* PROBLEM *
Verbatim copy without images: return all of the data as it stands.

* EXTRACTED MATERIAL *
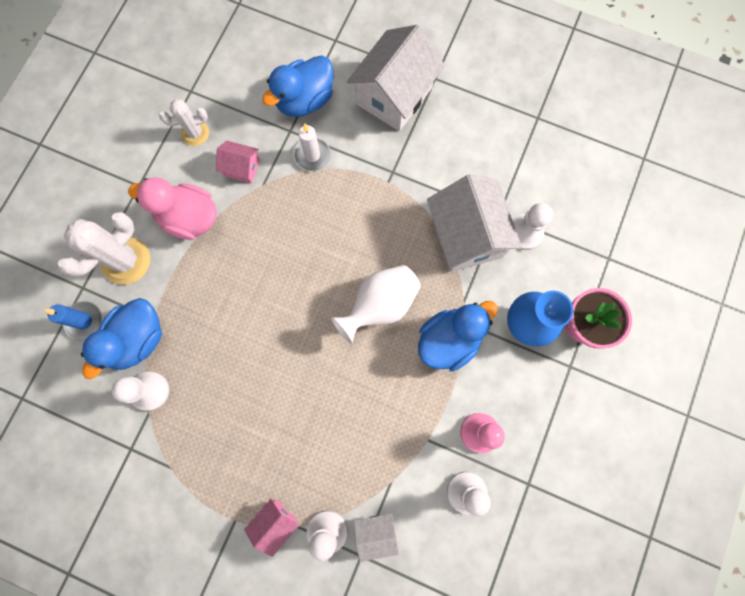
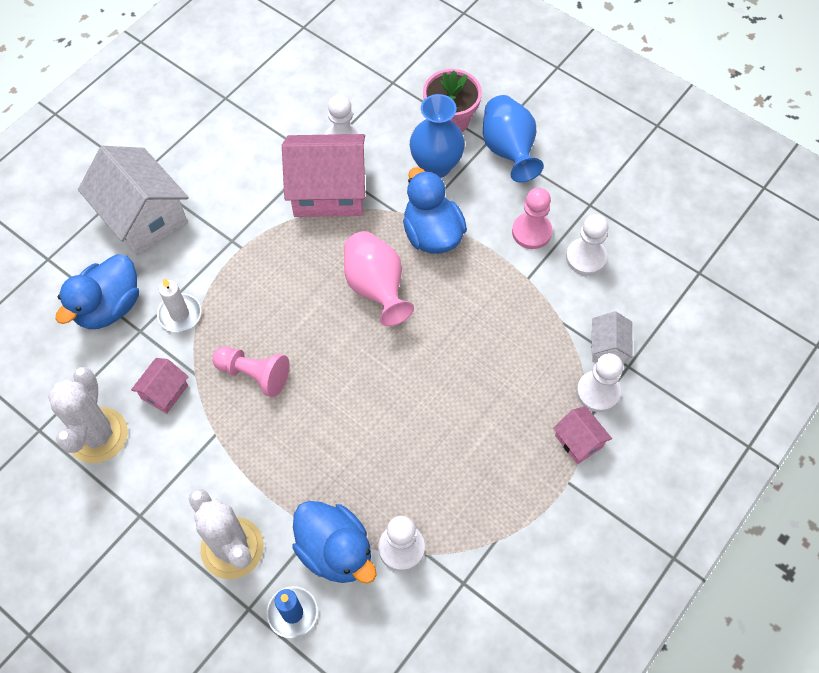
camera: 75 degrees left, 15 degrees down
(189, 218) = (205, 463): pink duck -> none
(195, 133) = (98, 435): white cactus -> white cactus, size x1.67
(273, 230) = (254, 374): none -> pink pawn
(305, 100) = (109, 307): blue duck -> blue duck turned 60 degrees clockwise
(380, 305) = (376, 288): white vase -> pink vase
(466, 236) = (328, 191): white house -> pink house
(565, 389) = (508, 150): none -> blue vase

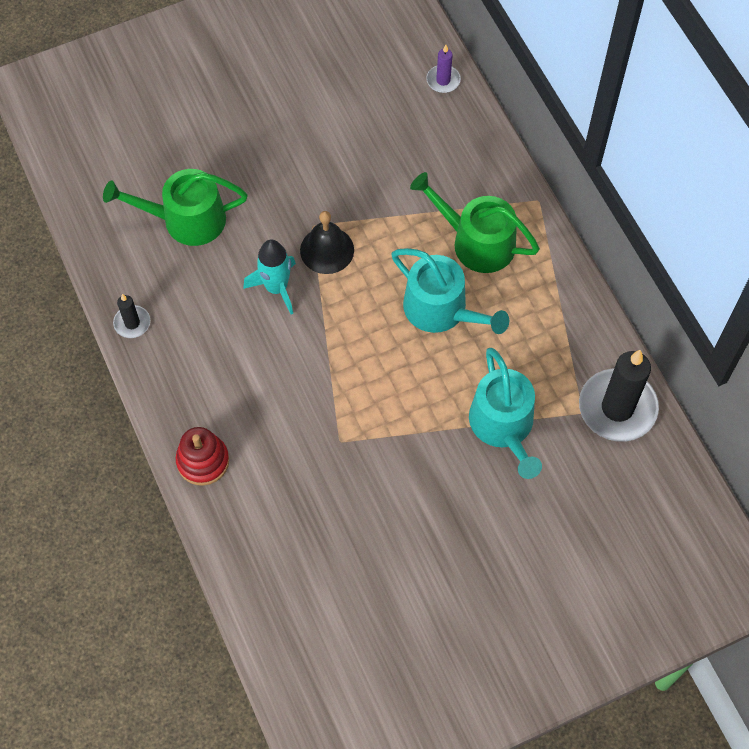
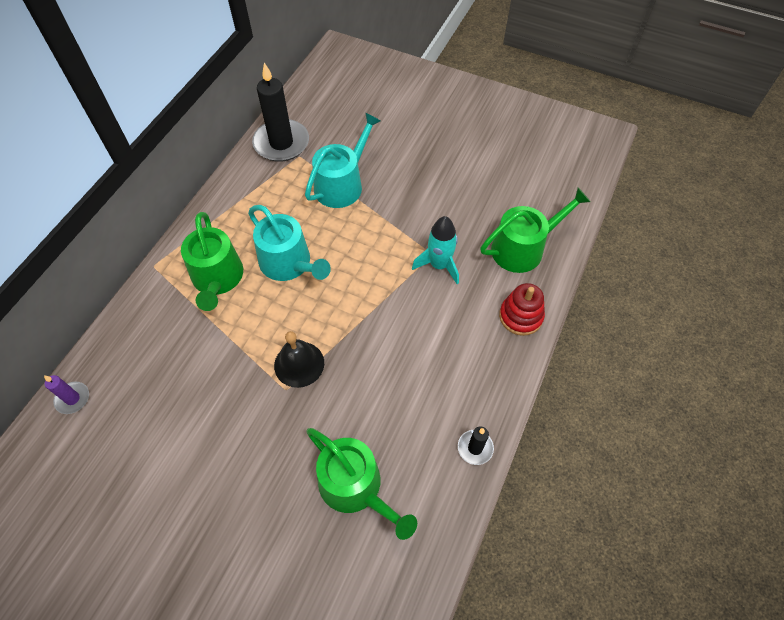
camera: 130 degrees left, 5 degrees down
(269, 533) = (523, 248): none -> green watering can
(276, 288) = (358, 373): turquoise rocket -> turquoise rocket (439, 265)
(441, 310) = (289, 263): turquoise watering can -> turquoise watering can turned 135 degrees clockwise

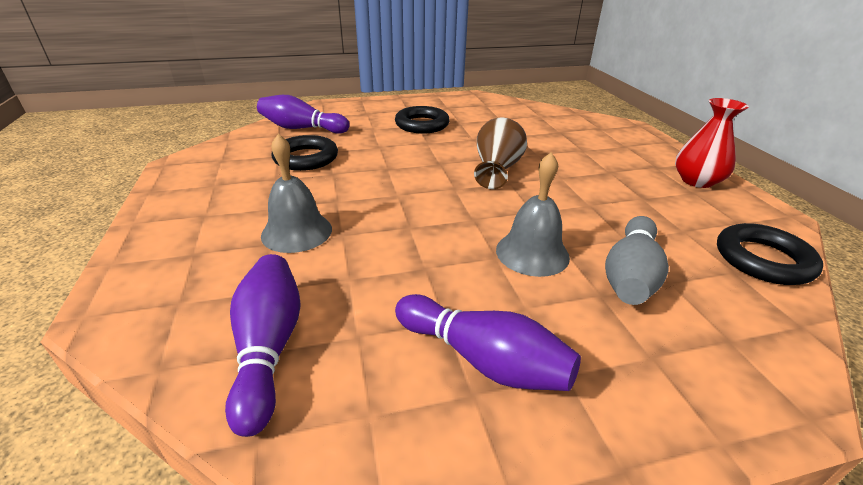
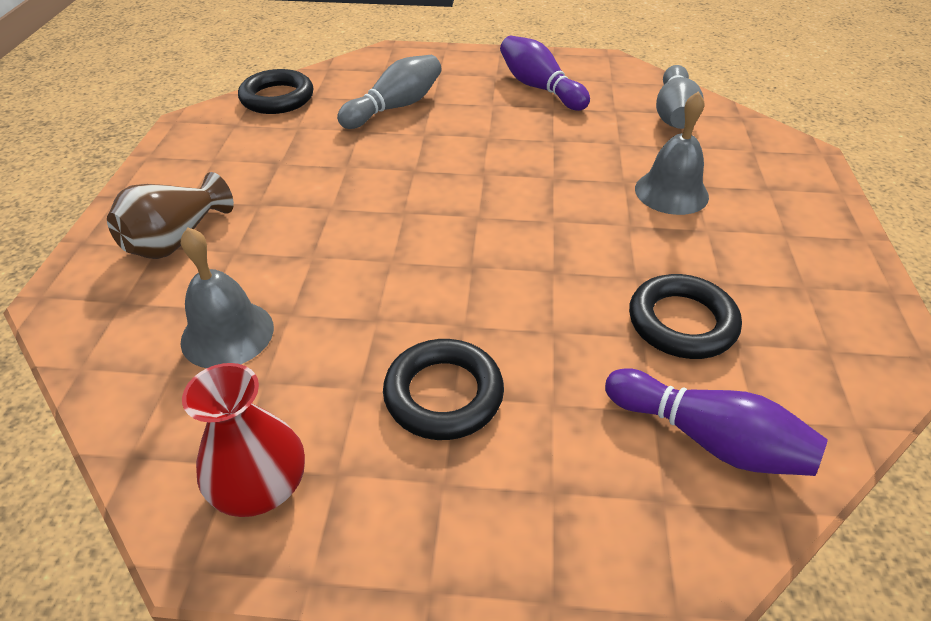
camera: 160 degrees left, 10 degrees up
(268, 348) = (674, 114): purple bowling pin -> grey bowling pin
(496, 170) = (402, 235): brown vase -> brown vase (176, 240)
(532, 253) = (454, 134): grey bell -> grey bell (227, 334)
(697, 181) = (181, 170): red vase -> red vase (260, 485)

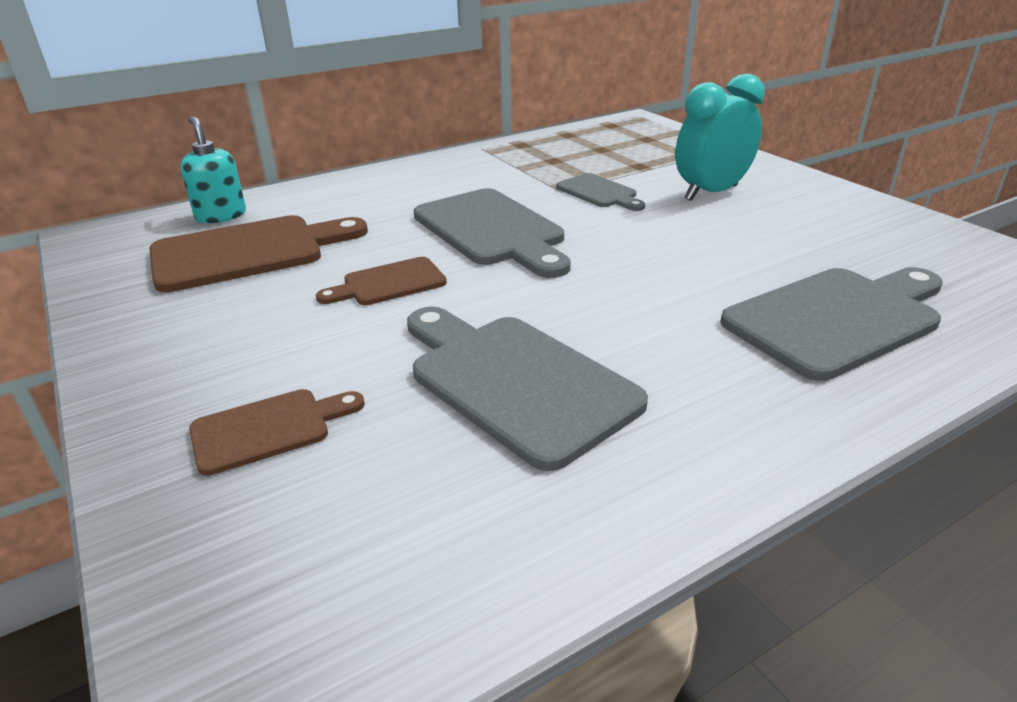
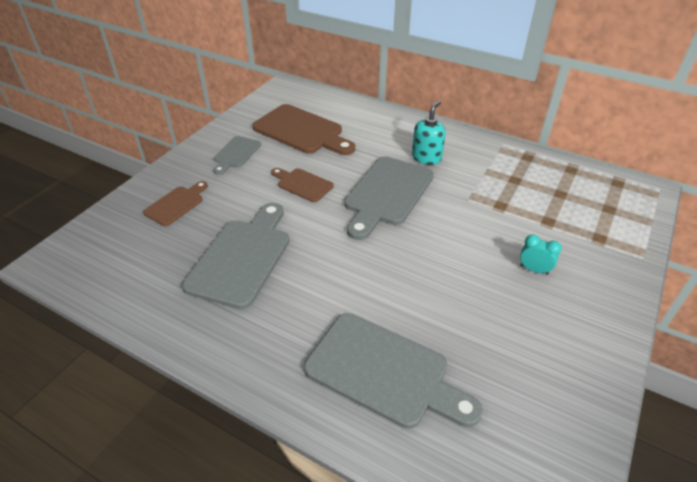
camera: 60 degrees right, 10 degrees up
(221, 215) = (330, 105): turquoise soap dispenser -> turquoise soap dispenser (426, 158)
(268, 429) = (176, 204): brown cutting board -> brown cutting board turned 90 degrees counterclockwise
(599, 192) = (481, 217): grey cutting board -> grey cutting board (236, 154)
(711, 193) = (534, 269): turquoise clock -> turquoise clock, size x0.48

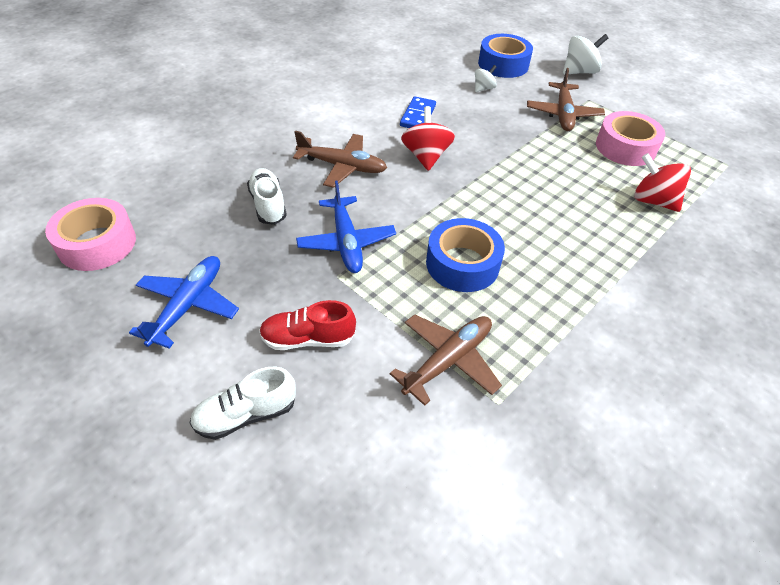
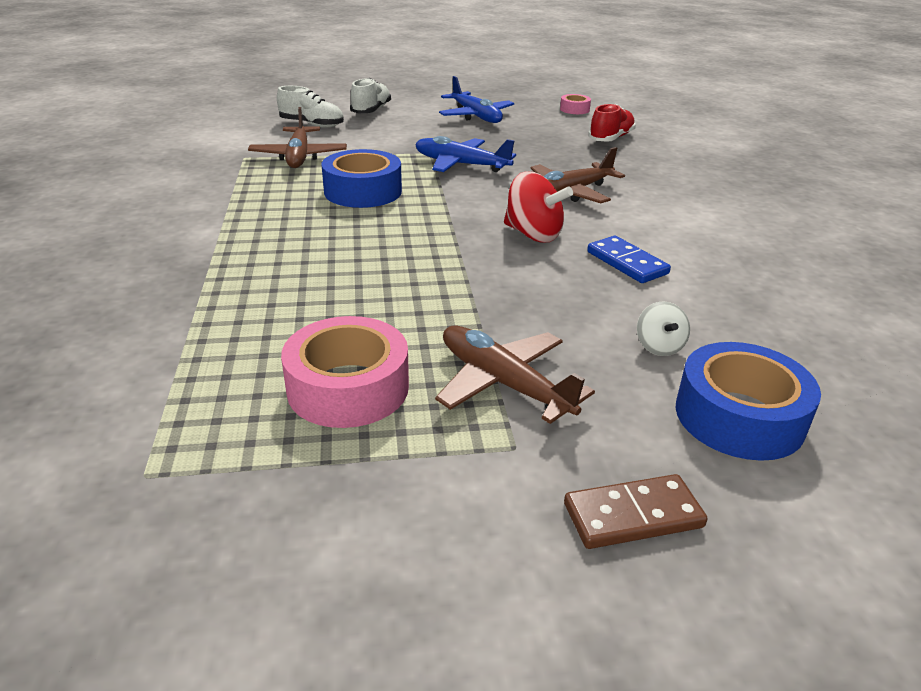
camera: 130 degrees right, 15 degrees down
(97, 243) = (574, 109): pink tape -> pink tape, size x0.51
(268, 205) = (549, 155): white shoe -> white shoe (312, 125)
(308, 339) = (392, 132): red shoe -> red shoe (611, 138)
(579, 72) = (633, 515): white spinning top -> brown domino
(653, 201) = (237, 331): red spinning top -> none

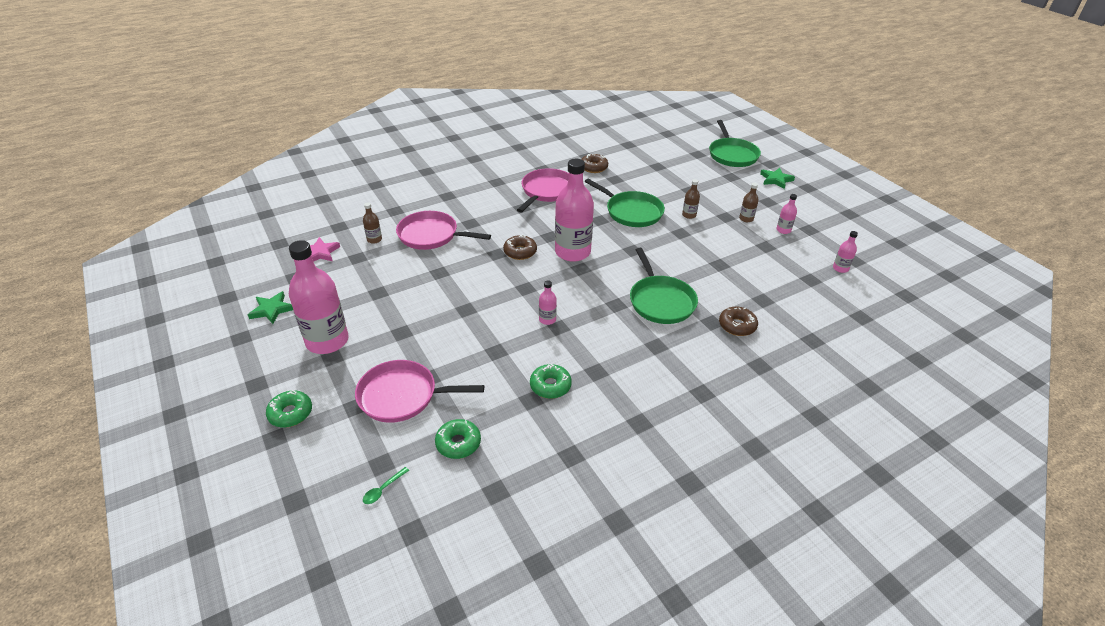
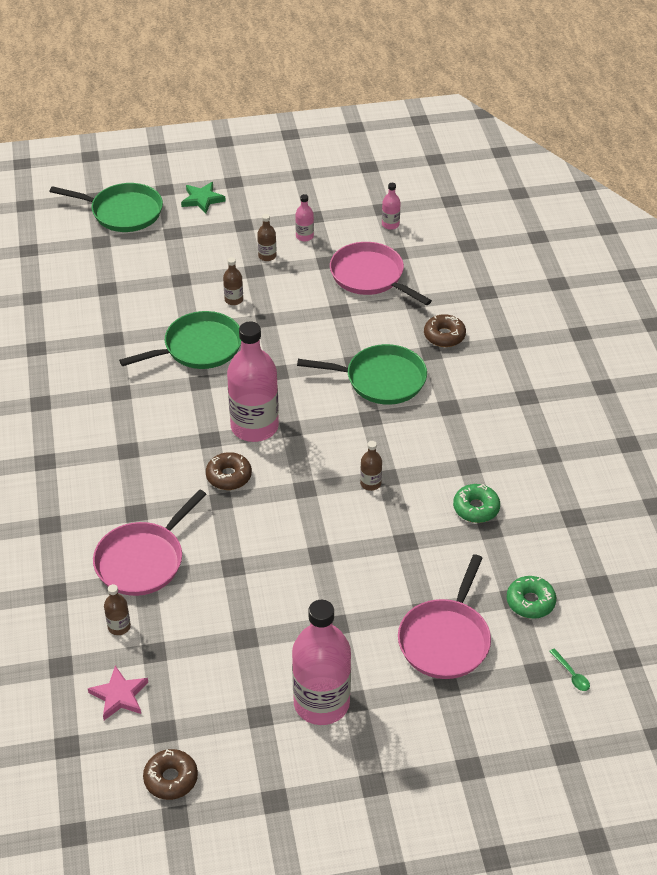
camera: 70 degrees left, 5 degrees up
(271, 310) = (229, 762): green star -> none
(290, 413) = (436, 750): green donut -> none
(547, 191) = (102, 414): pink pan -> pink pan (370, 276)
(547, 319) = (370, 483): pink bottle -> brown bottle
(593, 167) = (71, 350): brown donut -> brown donut (171, 779)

* EXERCISE ANSWER *
camera: 75 degrees left, 15 degrees down
(189, 218) = (205, 463): pink duck -> none
(195, 133) = (98, 435): white cactus -> white cactus, size x1.67
(273, 230) = (254, 374): none -> pink pawn
(305, 100) = (109, 307): blue duck -> blue duck turned 60 degrees clockwise
(380, 305) = (376, 288): white vase -> pink vase
(466, 236) = (328, 191): white house -> pink house
(565, 389) = (508, 150): none -> blue vase

camera: 130 degrees left, 5 degrees down
(269, 533) = (523, 248): none -> green watering can
(276, 288) = (358, 373): turquoise rocket -> turquoise rocket (439, 265)
(441, 310) = (289, 263): turquoise watering can -> turquoise watering can turned 135 degrees clockwise

camera: 160 degrees left, 10 degrees up
(268, 348) = (674, 114): purple bowling pin -> grey bowling pin
(496, 170) = (402, 235): brown vase -> brown vase (176, 240)
(532, 253) = (454, 134): grey bell -> grey bell (227, 334)
(697, 181) = (181, 170): red vase -> red vase (260, 485)

camera: 60 degrees right, 10 degrees up
(221, 215) = (330, 105): turquoise soap dispenser -> turquoise soap dispenser (426, 158)
(268, 429) = (176, 204): brown cutting board -> brown cutting board turned 90 degrees counterclockwise
(599, 192) = (481, 217): grey cutting board -> grey cutting board (236, 154)
(711, 193) = (534, 269): turquoise clock -> turquoise clock, size x0.48

camera: 130 degrees right, 15 degrees down
(97, 243) = (574, 109): pink tape -> pink tape, size x0.51
(268, 205) = (549, 155): white shoe -> white shoe (312, 125)
(308, 339) = (392, 132): red shoe -> red shoe (611, 138)
(579, 72) = (633, 515): white spinning top -> brown domino
(653, 201) = (237, 331): red spinning top -> none

camera: 70 degrees left, 5 degrees up
(271, 310) = (229, 762): green star -> none
(290, 413) = (436, 750): green donut -> none
(547, 191) = (102, 414): pink pan -> pink pan (370, 276)
(547, 319) = (370, 483): pink bottle -> brown bottle
(593, 167) = (71, 350): brown donut -> brown donut (171, 779)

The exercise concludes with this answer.